Task details. Give back exactly the line containing "(136, 315) = (304, 341): none -> green bucket" together with all the lines after it, ending at the final line below.

Given material.

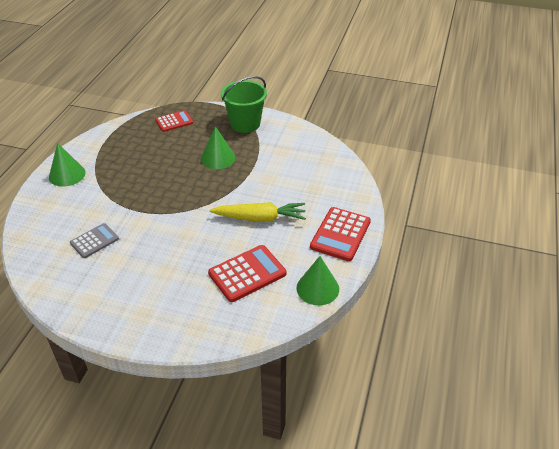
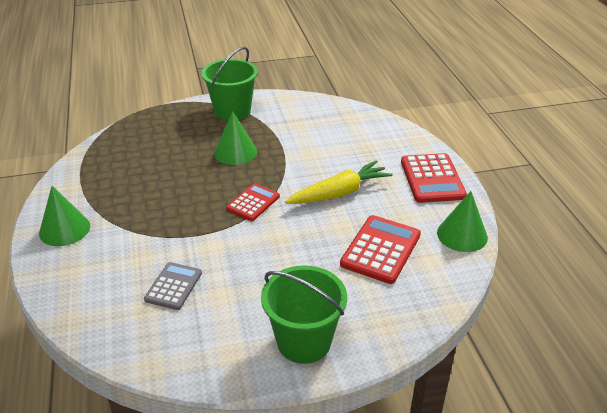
camera: 30 degrees left, 5 degrees down
(136, 315) = (304, 341): none -> green bucket
(174, 121) = (148, 133): red calculator -> red calculator (253, 203)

Written reply.
(136, 315) = (304, 341): none -> green bucket
(174, 121) = (148, 133): red calculator -> red calculator (253, 203)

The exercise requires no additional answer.